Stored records

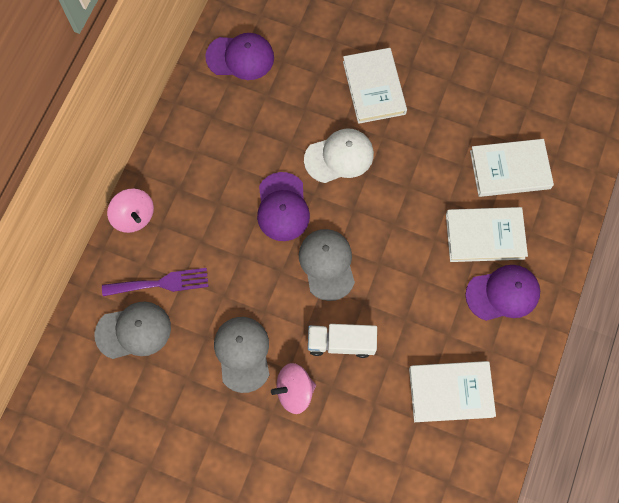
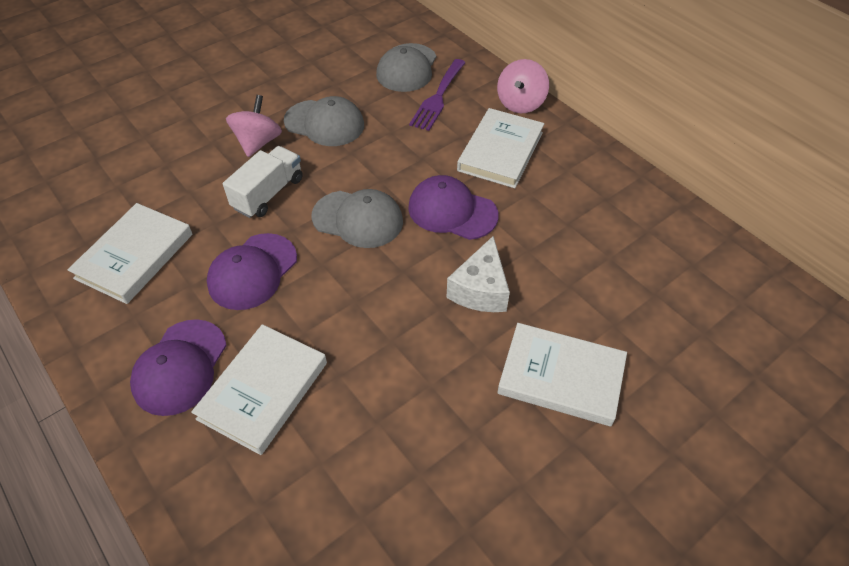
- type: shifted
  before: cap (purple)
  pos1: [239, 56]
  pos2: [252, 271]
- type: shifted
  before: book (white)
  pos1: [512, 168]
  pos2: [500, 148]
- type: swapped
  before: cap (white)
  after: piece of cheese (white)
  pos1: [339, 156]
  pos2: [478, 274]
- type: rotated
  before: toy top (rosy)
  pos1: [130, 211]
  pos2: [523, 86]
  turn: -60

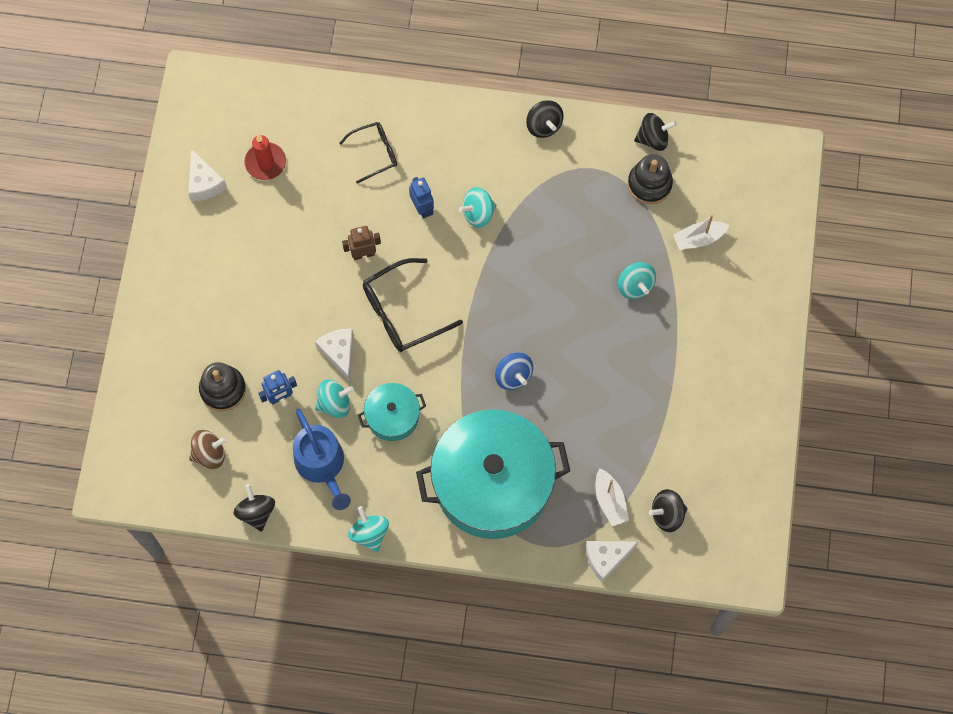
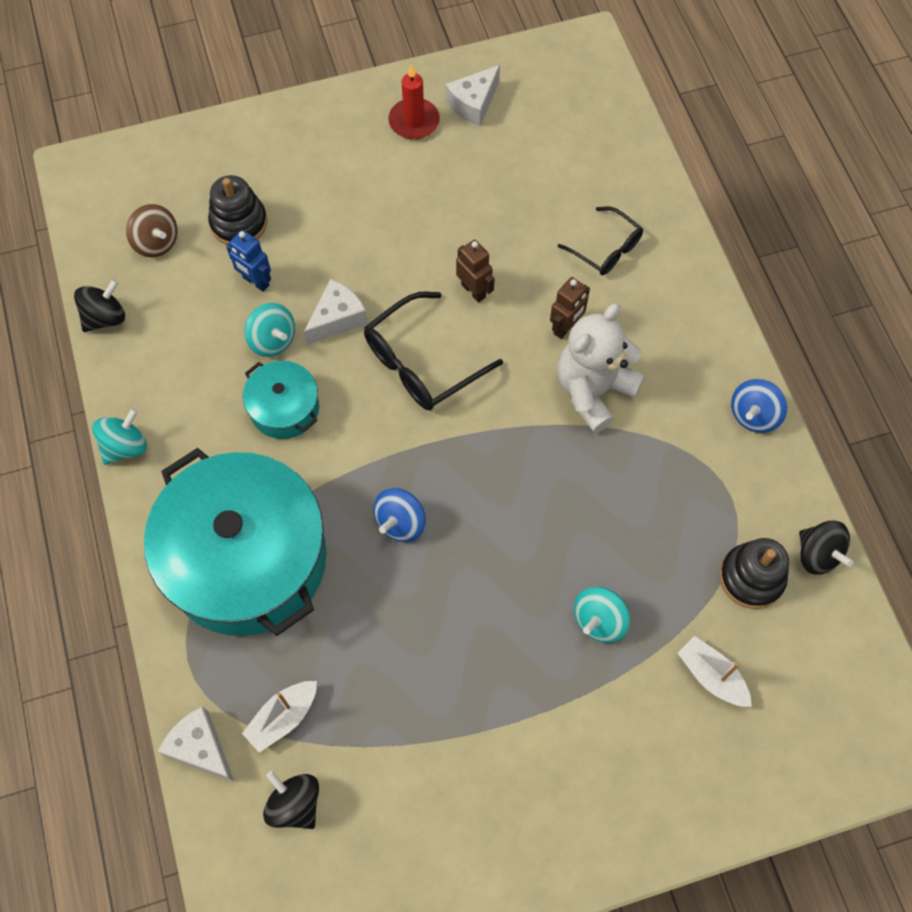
- type: gone
  before: watering can (royal blue)
  pos1: [322, 459]
- type: shifted
  before: candle (red)
  pos1: [265, 157]
  pos2: [414, 102]
- type: swapped
  before: toy top (aqua)
  after: teddy (white)
  pos1: [478, 207]
  pos2: [601, 368]
- type: repainted
  before: toy robot (royal blue)
  after: toy robot (dark brown)
  pos1: [421, 197]
  pos2: [570, 308]
- type: repainted
  before: toy top (black)
  after: toy top (royal blue)
  pos1: [545, 119]
  pos2: [759, 406]
- type: rotated
  before: glasses (black)
  pos1: [413, 305]
  pos2: [433, 351]
  turn: -75

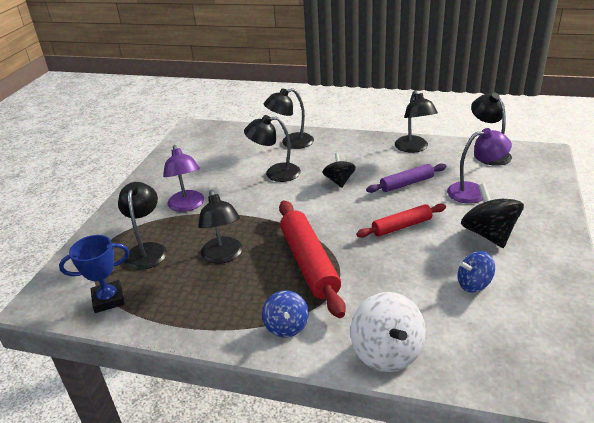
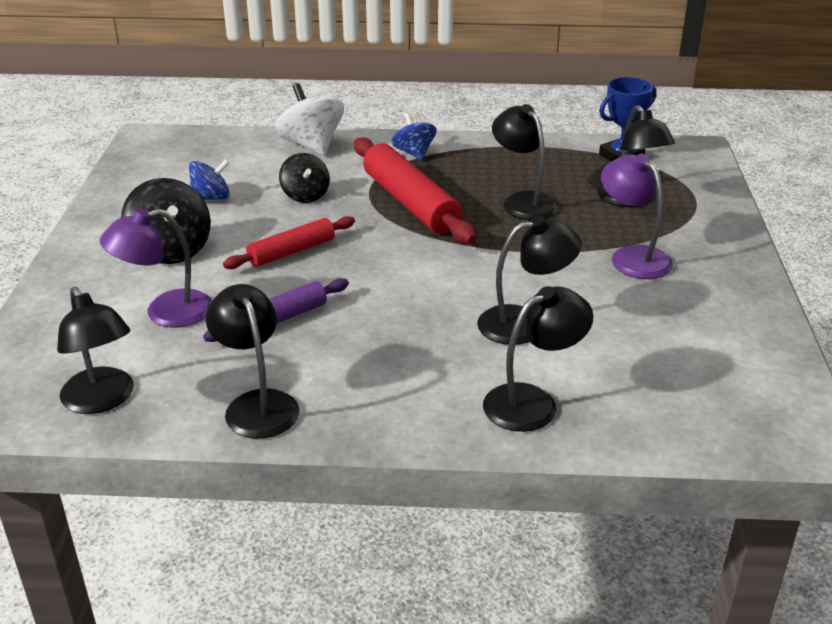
- type: shifted
  before: toy top (black)
  pos1: [339, 170]
  pos2: [304, 178]

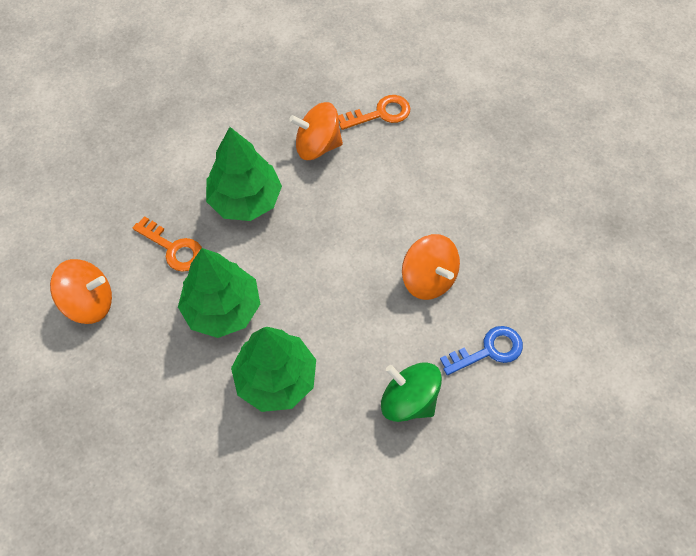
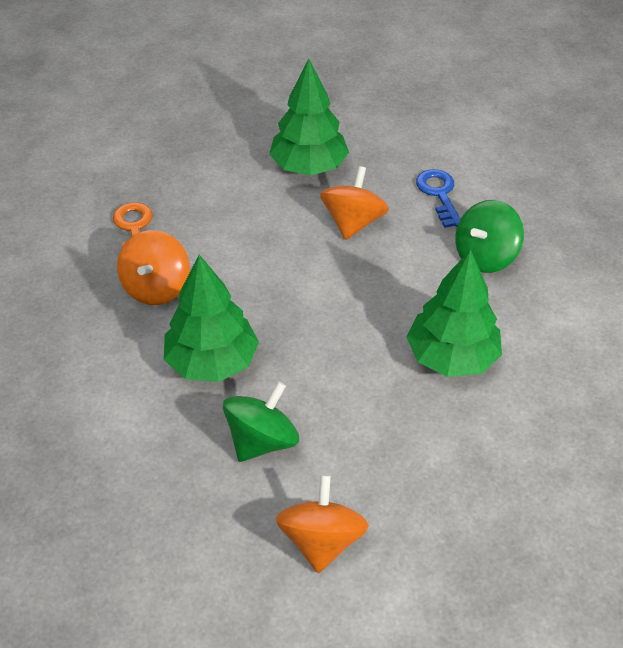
- type: shifted
  before: fir tree (emerald)
  pos1: [219, 293]
  pos2: [309, 117]
- type: swapped
  before: latchkey (orange-coloured)
  after: toy top (emerald)
  pos1: [167, 244]
  pos2: [261, 421]
- type: rotated
  before: toy top (orange-coloured)
  pos1: [431, 267]
  pos2: [354, 203]
  turn: -45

▶ _Exercise description_:
Give back the records word for word, without their pictures.

▶ _Output of the task_:
- type: shifted
  before: cap (purple)
  pos1: [239, 56]
  pos2: [252, 271]
- type: shifted
  before: book (white)
  pos1: [512, 168]
  pos2: [500, 148]
- type: swapped
  before: cap (white)
  after: piece of cheese (white)
  pos1: [339, 156]
  pos2: [478, 274]
- type: rotated
  before: toy top (rosy)
  pos1: [130, 211]
  pos2: [523, 86]
  turn: -60

- type: gone
  before: watering can (royal blue)
  pos1: [322, 459]
- type: shifted
  before: candle (red)
  pos1: [265, 157]
  pos2: [414, 102]
- type: swapped
  before: toy top (aqua)
  after: teddy (white)
  pos1: [478, 207]
  pos2: [601, 368]
- type: repainted
  before: toy robot (royal blue)
  after: toy robot (dark brown)
  pos1: [421, 197]
  pos2: [570, 308]
- type: repainted
  before: toy top (black)
  after: toy top (royal blue)
  pos1: [545, 119]
  pos2: [759, 406]
- type: rotated
  before: glasses (black)
  pos1: [413, 305]
  pos2: [433, 351]
  turn: -75

- type: shifted
  before: toy top (black)
  pos1: [339, 170]
  pos2: [304, 178]

- type: shifted
  before: fir tree (emerald)
  pos1: [219, 293]
  pos2: [309, 117]
- type: swapped
  before: latchkey (orange-coloured)
  after: toy top (emerald)
  pos1: [167, 244]
  pos2: [261, 421]
- type: rotated
  before: toy top (orange-coloured)
  pos1: [431, 267]
  pos2: [354, 203]
  turn: -45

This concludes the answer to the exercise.